*Data*.
# # #

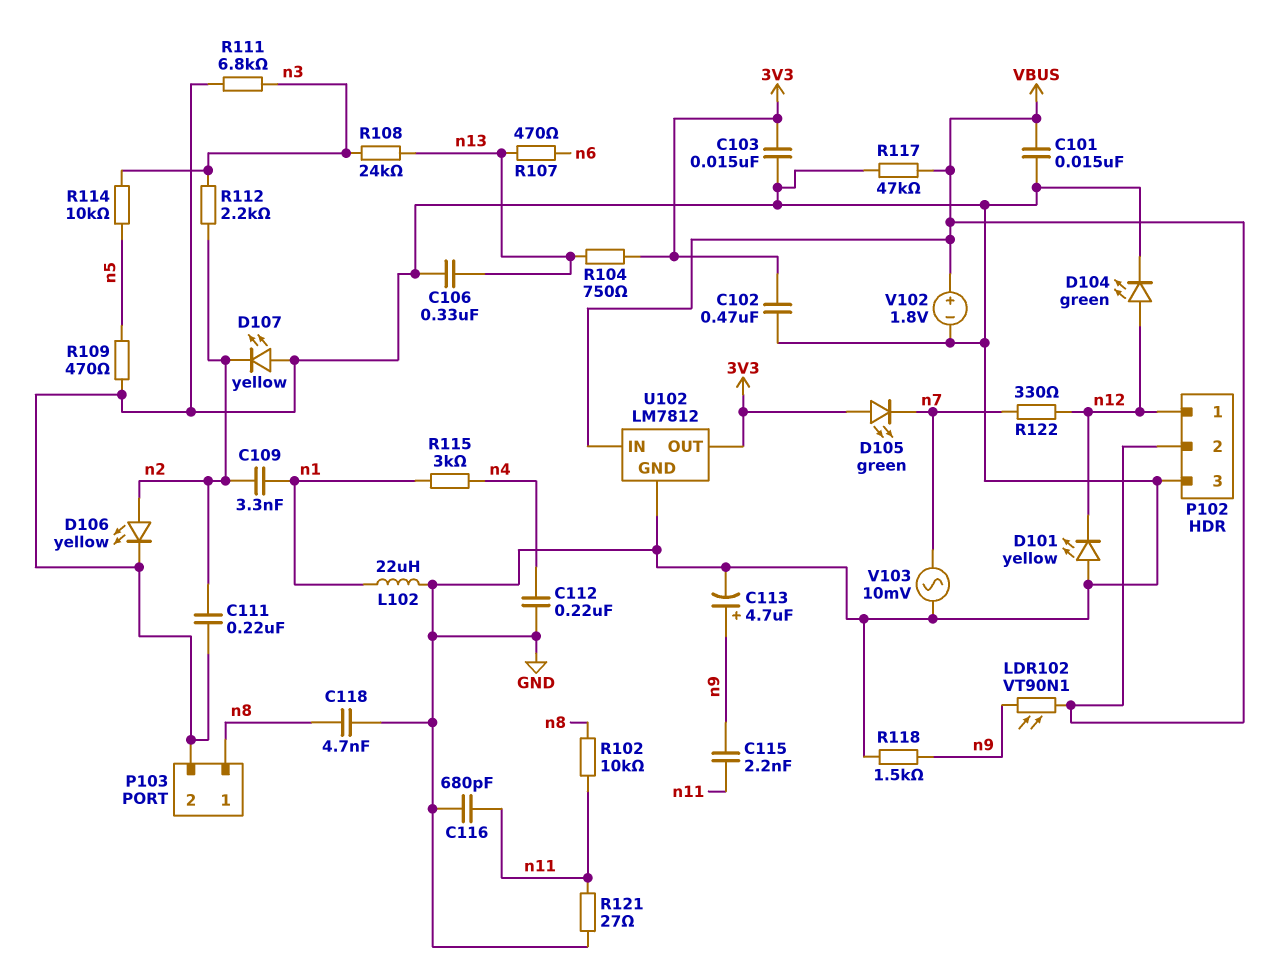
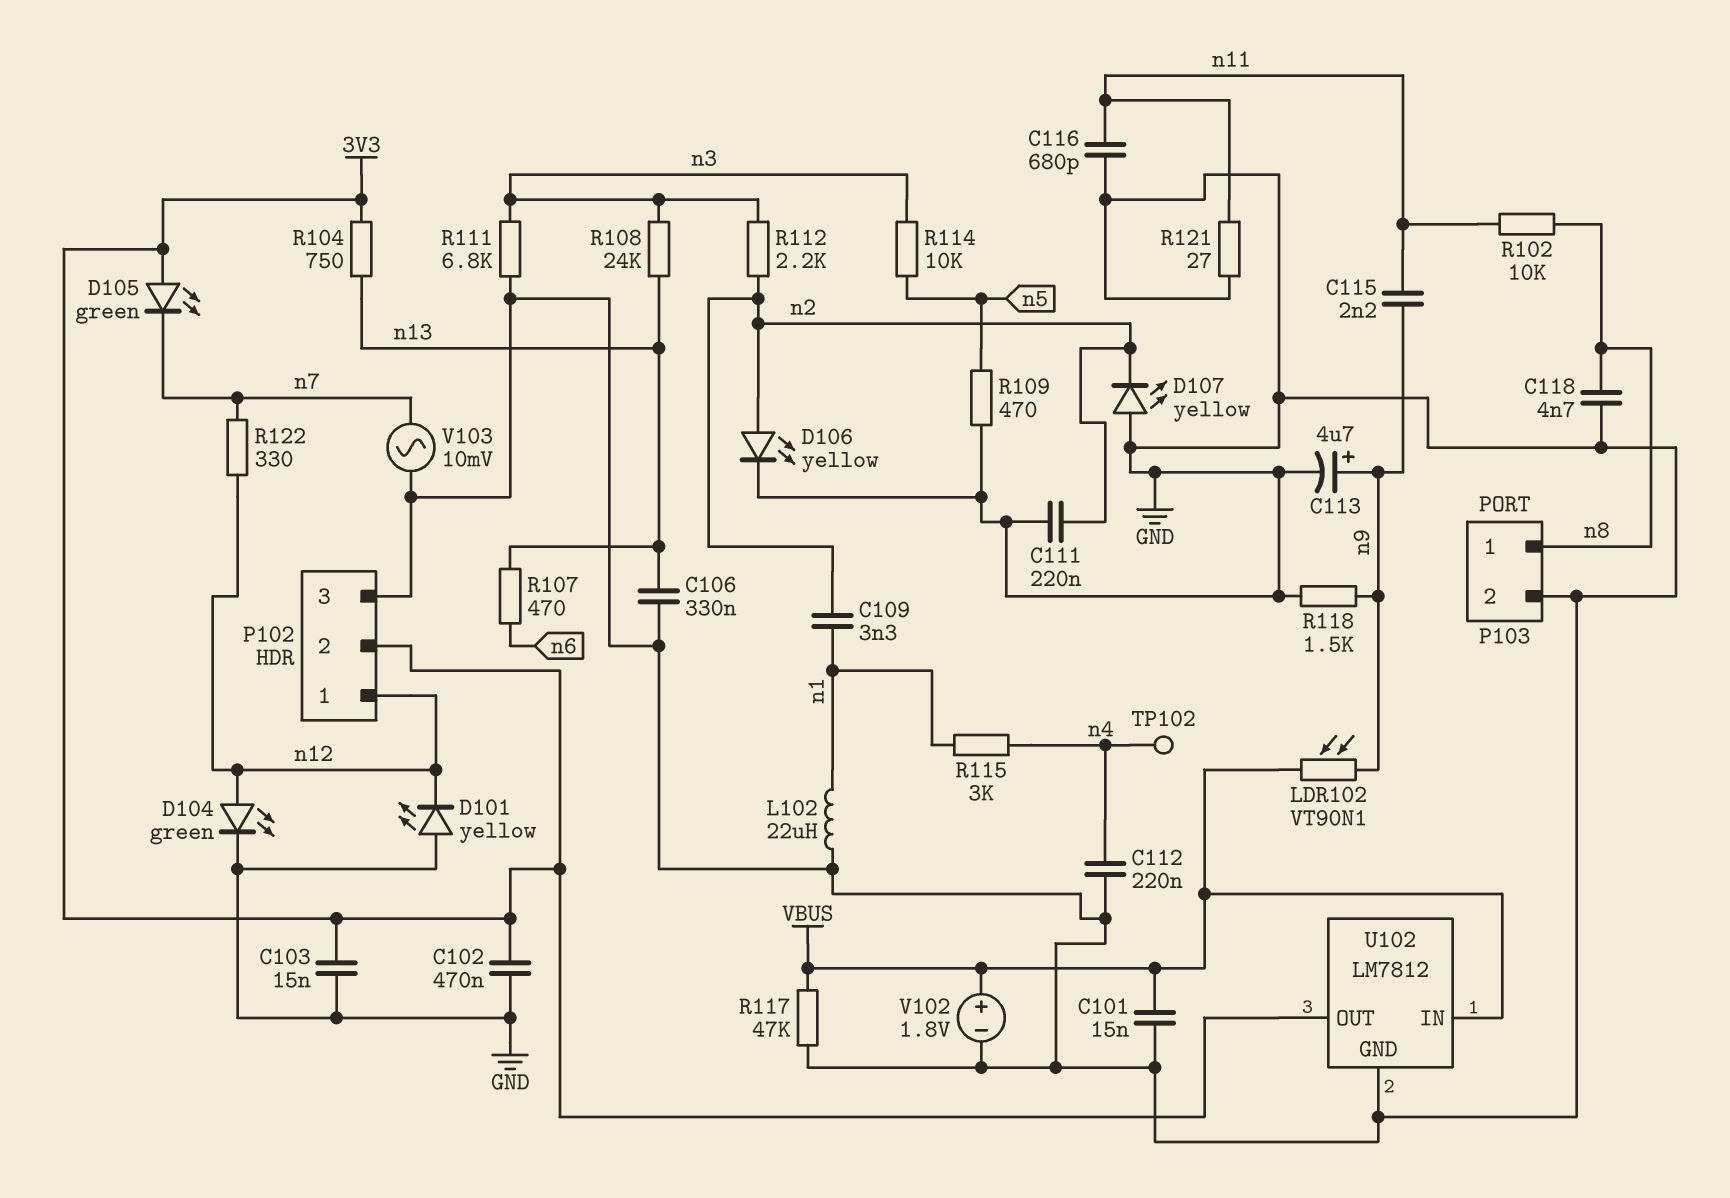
P102 pin 2: VBUS -> 3V3
TP102: none -> test point (n4)

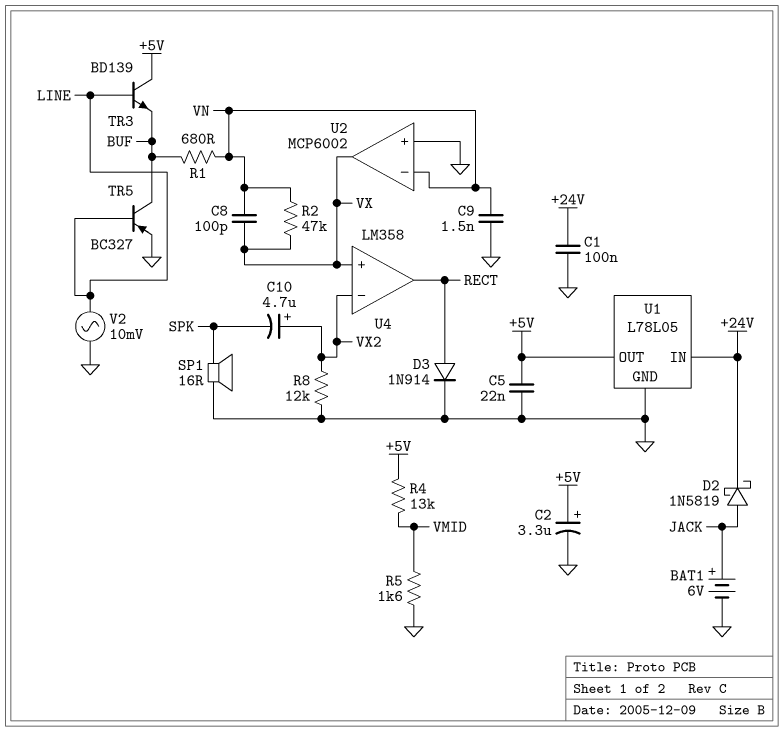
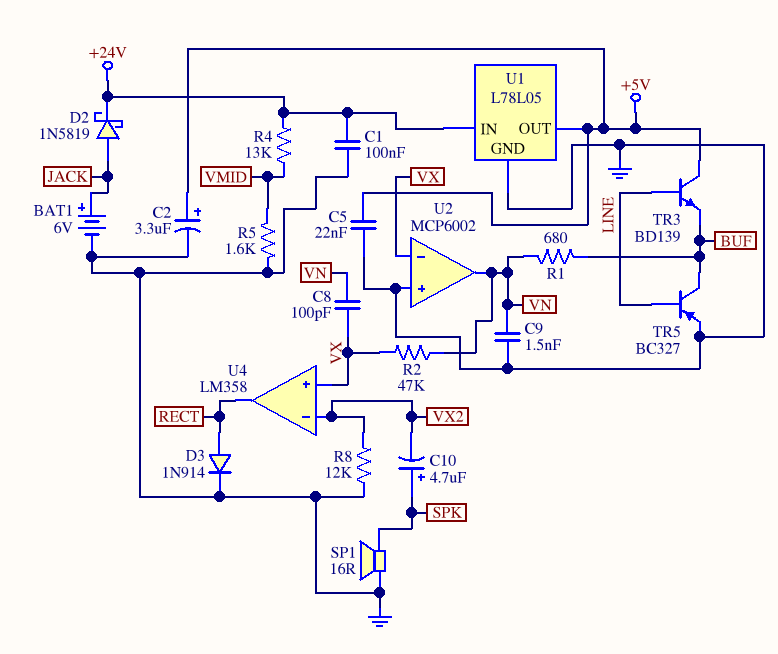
C10: 4.7uF (plus VX2, minus SPK) -> 4.7uF (plus SPK, minus VX2)
R4: 13k (+5V, VMID) -> 13k (+24V, VMID)
U2 pin in-: VN -> VX
U2 pin out: VX -> VN
V2: AC 10mV (GND, LINE) -> none

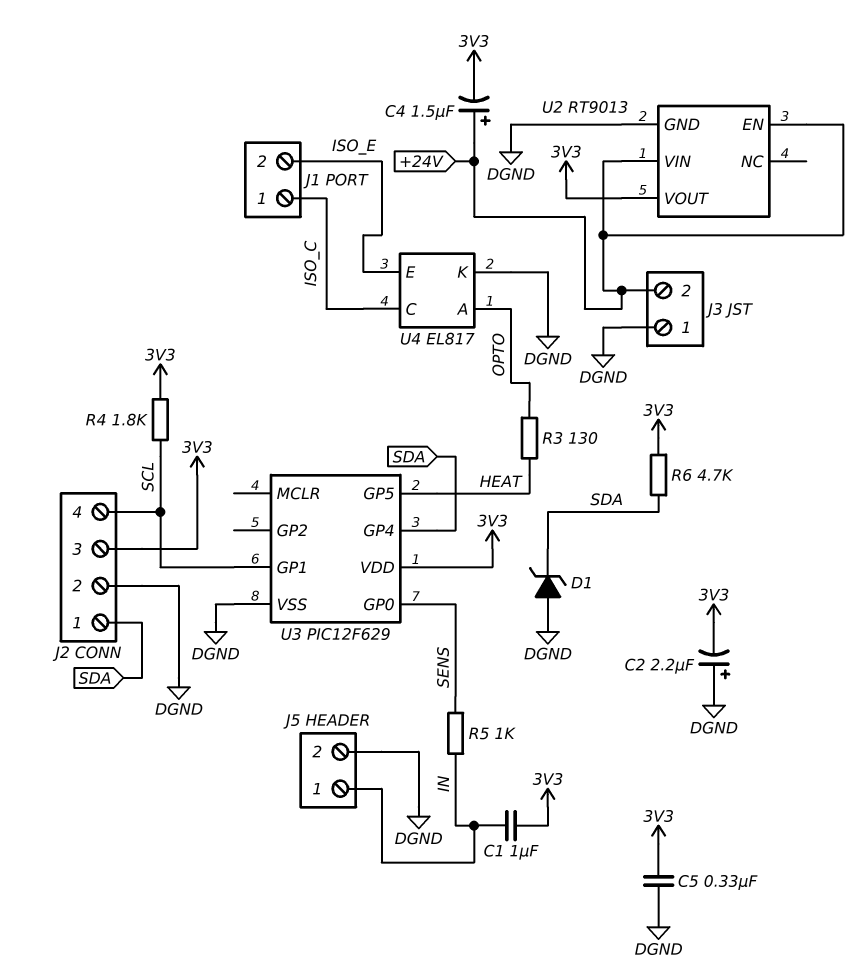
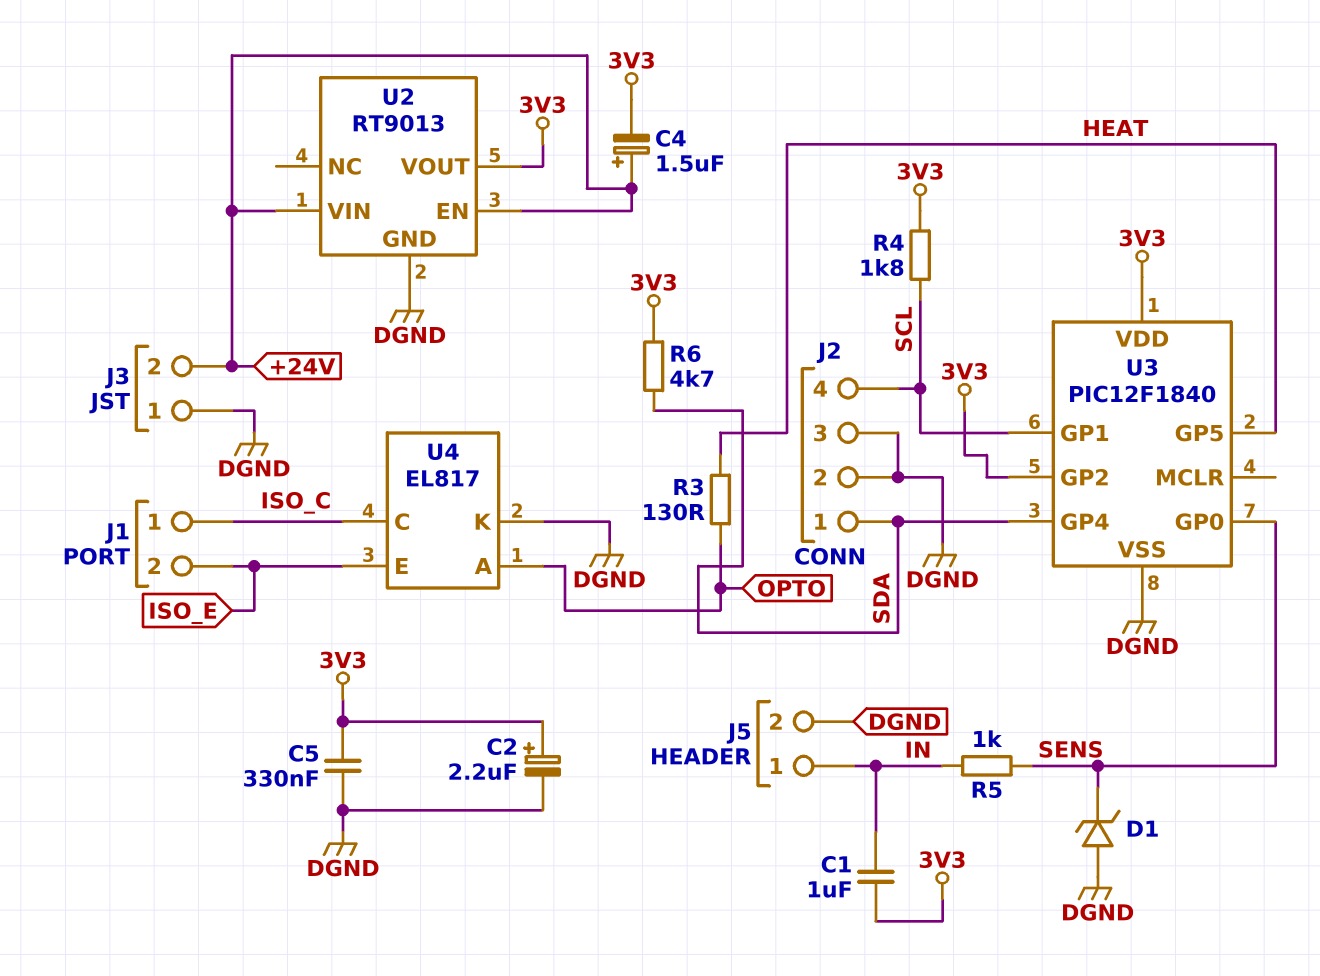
C2: 2.2uF (plus DGND, minus 3V3) -> 2.2uF (plus 3V3, minus DGND)
D1: zener (A DGND, K SDA) -> zener (A DGND, K SENS)
J2 pin 3: 3V3 -> DGND
U3: PIC12F629 -> PIC12F1840
U3 pin GP2: none -> 3V3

# # #

*Your goal*. Every line from the one that holds "J2 pin 3: 3V3 -> DGND" to the end of the data above should be given again exactly, with that line and the last one both kept.

*Your response*.
J2 pin 3: 3V3 -> DGND
U3: PIC12F629 -> PIC12F1840
U3 pin GP2: none -> 3V3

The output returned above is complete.